§ Task directions:
Reproduce the records precisely. Omit every picture.

(Scene difference descriptions)
┌──
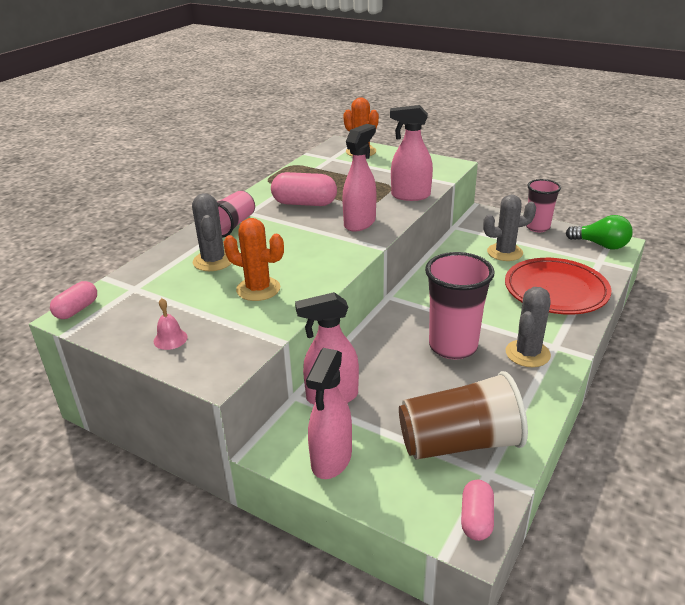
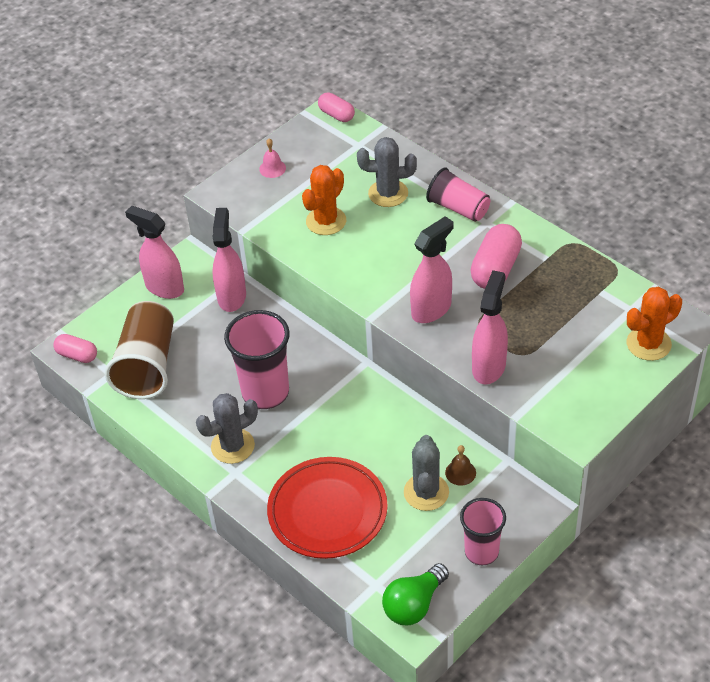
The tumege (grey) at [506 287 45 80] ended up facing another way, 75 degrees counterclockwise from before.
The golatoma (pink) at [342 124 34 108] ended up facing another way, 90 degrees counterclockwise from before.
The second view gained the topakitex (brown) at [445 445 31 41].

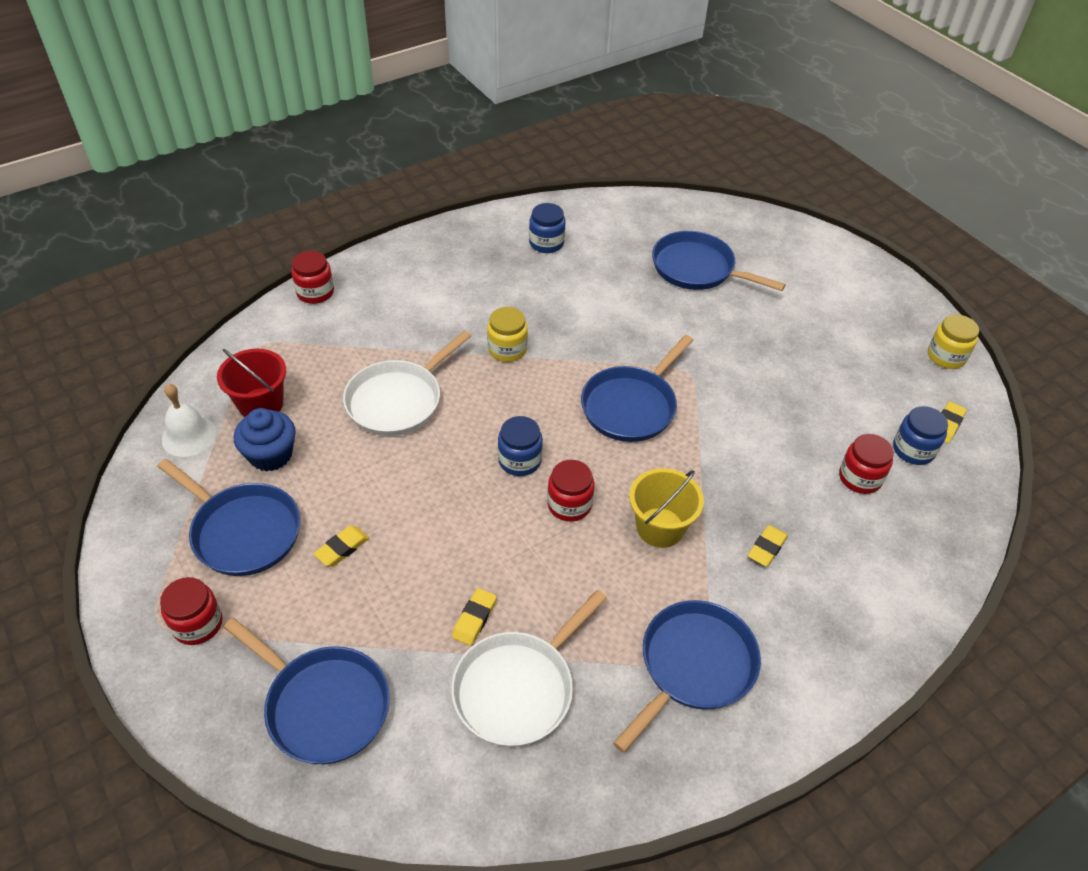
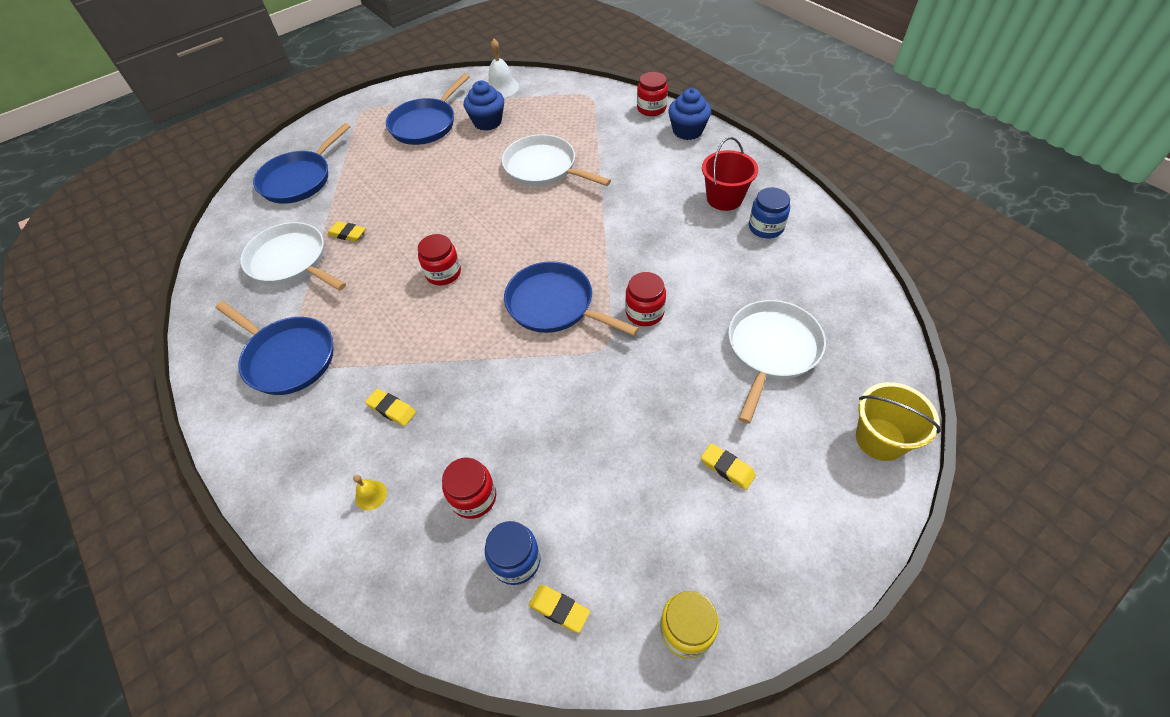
The second view gained the topakitex (yellow) at [353 475 34 35].
The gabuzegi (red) ended up elsewhere, having gone from [160 577 63 68] to [625 272 41 54].
The second view gained the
└──
§ Exercise solution:
The tumege (grey) at [506 287 45 80] ended up facing another way, 75 degrees counterclockwise from before.
The golatoma (pink) at [342 124 34 108] ended up facing another way, 90 degrees counterclockwise from before.
The second view gained the topakitex (brown) at [445 445 31 41].

The second view gained the topakitex (yellow) at [353 475 34 35].
The gabuzegi (red) ended up elsewhere, having gone from [160 577 63 68] to [625 272 41 54].
The second view gained the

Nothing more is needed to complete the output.